### AVAILABLE DATA ###

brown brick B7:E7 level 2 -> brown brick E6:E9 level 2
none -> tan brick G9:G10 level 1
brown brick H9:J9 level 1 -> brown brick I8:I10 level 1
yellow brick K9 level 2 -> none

###
### AVAILABLE DATA ###

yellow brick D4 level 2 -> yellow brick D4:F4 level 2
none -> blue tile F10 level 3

###

* **WHAT THE EXERCISE ASKS**: Only the lines above from the line with "yellow brick D4 level" to the line with "none -> blue tile F10 level 3", those two lines included, should be reproduced exactly.

* **FINISHED EXERCISE**:
yellow brick D4 level 2 -> yellow brick D4:F4 level 2
none -> blue tile F10 level 3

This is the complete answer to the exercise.